PROBLEM: When the line with "D3: LED red" appears below, start repeating lines exactly, and keep going through the line with "C2: 47uF (plus"; add nothing outside that span.

Data items:

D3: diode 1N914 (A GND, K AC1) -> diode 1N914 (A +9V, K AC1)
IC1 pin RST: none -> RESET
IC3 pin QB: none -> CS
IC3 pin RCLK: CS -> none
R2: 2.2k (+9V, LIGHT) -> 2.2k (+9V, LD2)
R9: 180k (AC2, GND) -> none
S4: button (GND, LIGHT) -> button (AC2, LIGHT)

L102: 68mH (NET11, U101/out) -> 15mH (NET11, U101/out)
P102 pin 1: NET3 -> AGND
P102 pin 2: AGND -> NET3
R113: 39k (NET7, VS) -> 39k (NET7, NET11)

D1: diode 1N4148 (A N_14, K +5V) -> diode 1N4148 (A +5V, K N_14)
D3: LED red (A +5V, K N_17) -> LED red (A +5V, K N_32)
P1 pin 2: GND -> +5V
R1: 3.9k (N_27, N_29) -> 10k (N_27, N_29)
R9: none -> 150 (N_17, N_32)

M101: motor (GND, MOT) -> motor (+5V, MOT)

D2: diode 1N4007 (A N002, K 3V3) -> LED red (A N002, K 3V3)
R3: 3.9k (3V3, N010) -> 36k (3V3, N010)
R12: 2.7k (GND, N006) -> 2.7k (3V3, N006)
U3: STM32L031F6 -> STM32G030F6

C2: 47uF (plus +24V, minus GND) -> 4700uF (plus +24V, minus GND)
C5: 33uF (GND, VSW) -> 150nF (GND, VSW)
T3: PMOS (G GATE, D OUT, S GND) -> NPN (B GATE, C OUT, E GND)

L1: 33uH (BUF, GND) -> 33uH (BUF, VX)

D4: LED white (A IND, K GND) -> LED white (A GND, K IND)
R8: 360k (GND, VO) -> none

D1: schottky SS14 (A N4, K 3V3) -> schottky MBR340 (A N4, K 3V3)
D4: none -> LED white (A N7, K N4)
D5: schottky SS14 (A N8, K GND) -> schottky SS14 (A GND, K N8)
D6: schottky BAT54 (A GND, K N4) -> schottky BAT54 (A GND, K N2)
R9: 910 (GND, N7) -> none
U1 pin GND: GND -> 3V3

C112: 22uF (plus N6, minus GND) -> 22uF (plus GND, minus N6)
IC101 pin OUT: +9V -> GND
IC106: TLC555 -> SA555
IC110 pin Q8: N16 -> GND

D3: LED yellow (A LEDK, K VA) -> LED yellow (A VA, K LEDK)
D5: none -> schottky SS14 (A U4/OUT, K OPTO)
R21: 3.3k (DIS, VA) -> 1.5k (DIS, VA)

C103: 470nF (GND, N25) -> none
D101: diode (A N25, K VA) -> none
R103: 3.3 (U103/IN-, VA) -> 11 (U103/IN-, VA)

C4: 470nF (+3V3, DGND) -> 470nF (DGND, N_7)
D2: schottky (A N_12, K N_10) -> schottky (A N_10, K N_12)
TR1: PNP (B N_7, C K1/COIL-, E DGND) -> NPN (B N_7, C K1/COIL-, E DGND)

TASK OUTPUT:
D3: LED red (A +5V, K N_17) -> LED red (A +5V, K N_32)
P1 pin 2: GND -> +5V
R1: 3.9k (N_27, N_29) -> 10k (N_27, N_29)
R9: none -> 150 (N_17, N_32)

M101: motor (GND, MOT) -> motor (+5V, MOT)

D2: diode 1N4007 (A N002, K 3V3) -> LED red (A N002, K 3V3)
R3: 3.9k (3V3, N010) -> 36k (3V3, N010)
R12: 2.7k (GND, N006) -> 2.7k (3V3, N006)
U3: STM32L031F6 -> STM32G030F6

C2: 47uF (plus +24V, minus GND) -> 4700uF (plus +24V, minus GND)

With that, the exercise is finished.